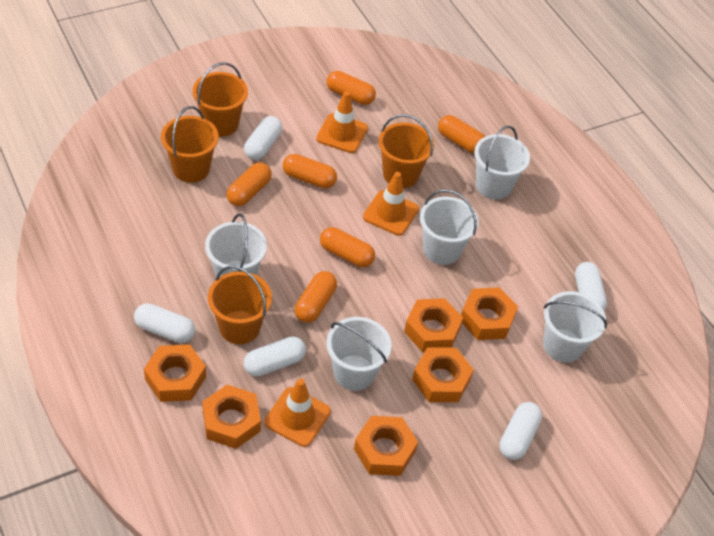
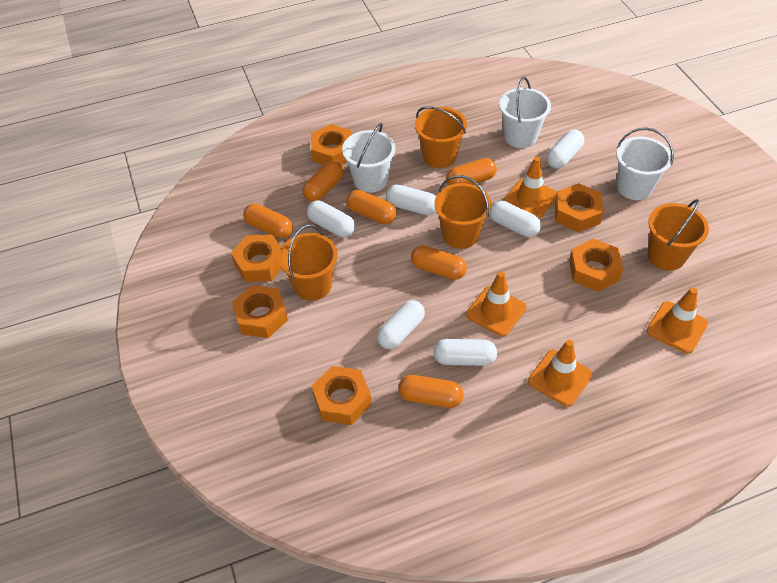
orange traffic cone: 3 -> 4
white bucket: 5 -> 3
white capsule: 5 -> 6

==

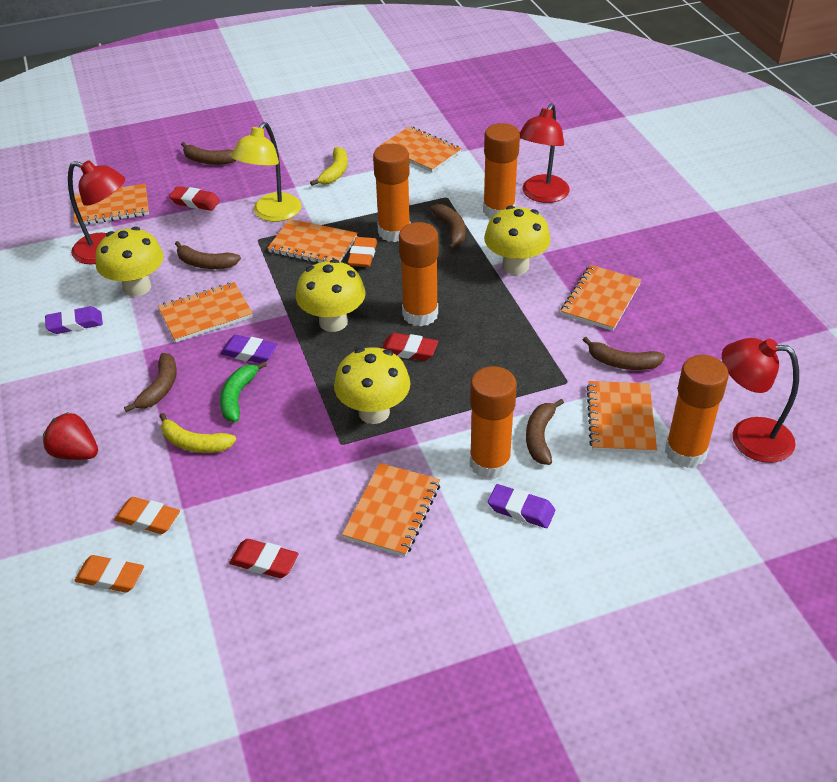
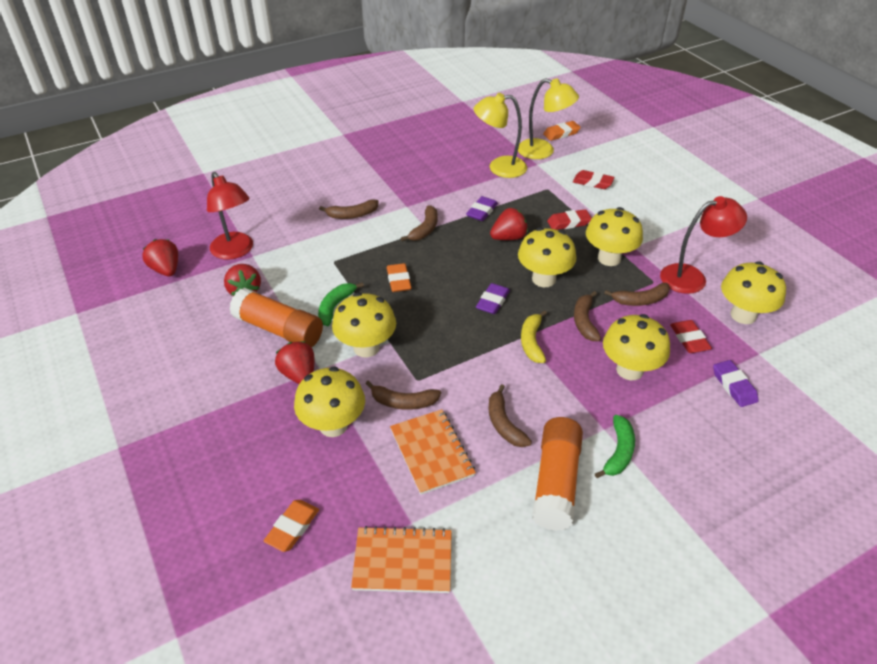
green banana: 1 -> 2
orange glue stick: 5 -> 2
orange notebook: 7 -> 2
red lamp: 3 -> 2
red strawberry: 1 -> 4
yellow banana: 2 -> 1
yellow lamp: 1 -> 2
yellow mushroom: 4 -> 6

● WORK REQUEST: What is the number of lines in the listing that contain the word "yellow"? Give that number and nothing else.

● YOUR SOLUTION: 3